*Records from a data source:*
┏━━

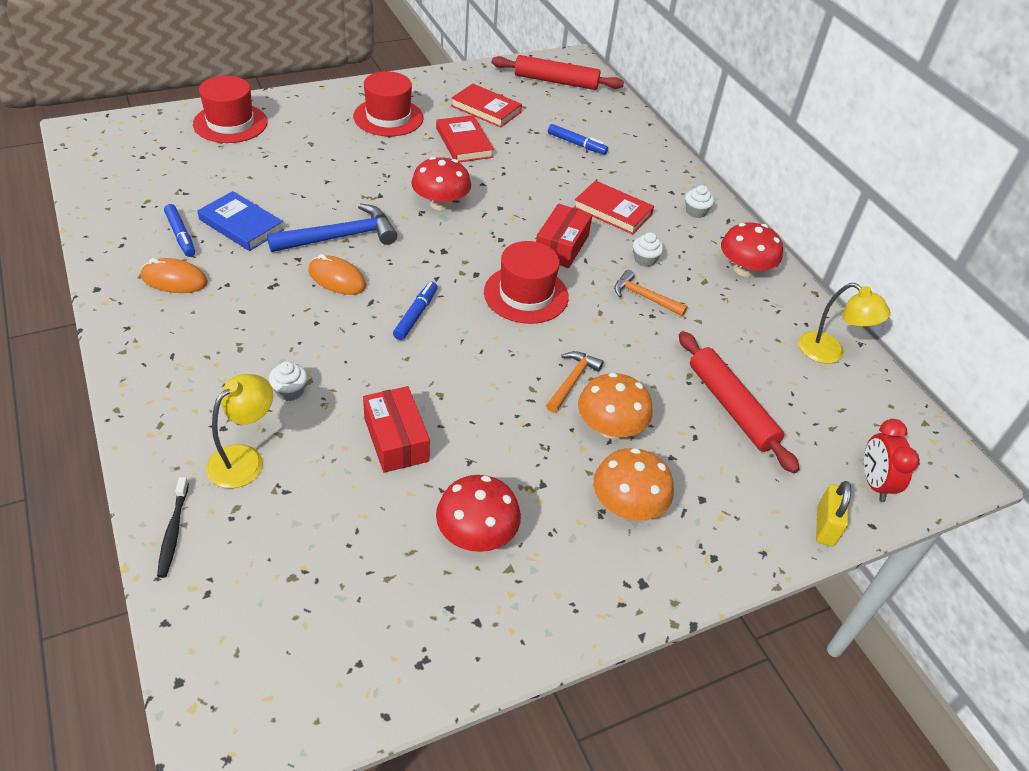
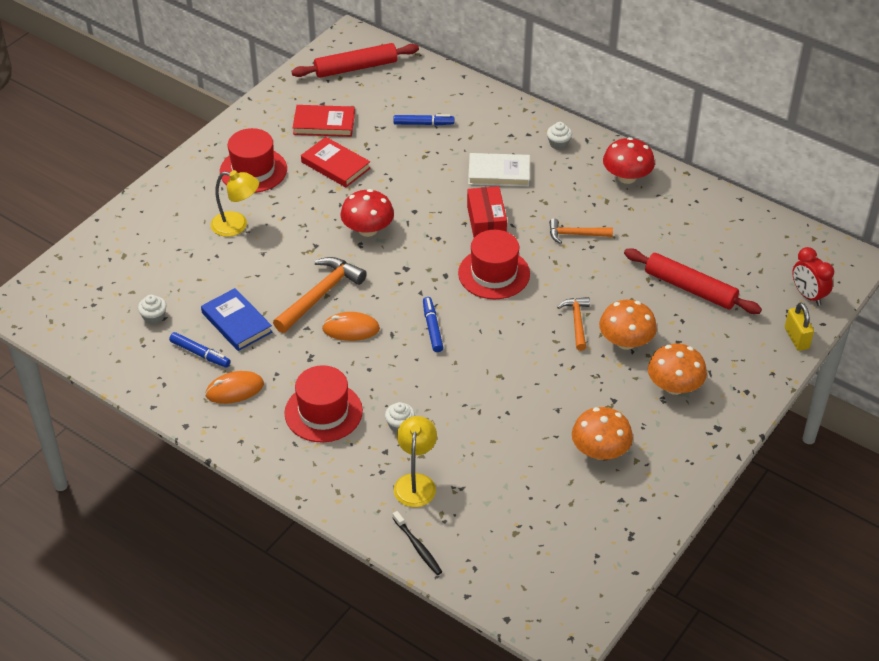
camera: 25 degrees left, 0 degrees up
(230, 123) = (130, 239): red hat -> red hat (323, 412)
(241, 225) = (236, 322): blue book -> blue book turned 45 degrees clockwise
(340, 237) = (320, 295): blue hammer -> orange hammer
(396, 439) = (499, 420): red box -> none
(476, 534) = (600, 451): red mushroom -> orange mushroom
(613, 211) = (499, 173): red book -> white book
(645, 259) = (553, 203): white cupcake -> white cupcake (154, 317)
(829, 353) = (725, 216): yellow lamp -> yellow lamp (237, 225)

┗━━

*What to produce:* Say again, word for word, the lines beginning at the top of the data and ending with the line that has "(645, 259) = (553, 203): white". Skip the pictures.

*Response:*
camera: 25 degrees left, 0 degrees up
(230, 123) = (130, 239): red hat -> red hat (323, 412)
(241, 225) = (236, 322): blue book -> blue book turned 45 degrees clockwise
(340, 237) = (320, 295): blue hammer -> orange hammer
(396, 439) = (499, 420): red box -> none
(476, 534) = (600, 451): red mushroom -> orange mushroom
(613, 211) = (499, 173): red book -> white book
(645, 259) = (553, 203): white cupcake -> white cupcake (154, 317)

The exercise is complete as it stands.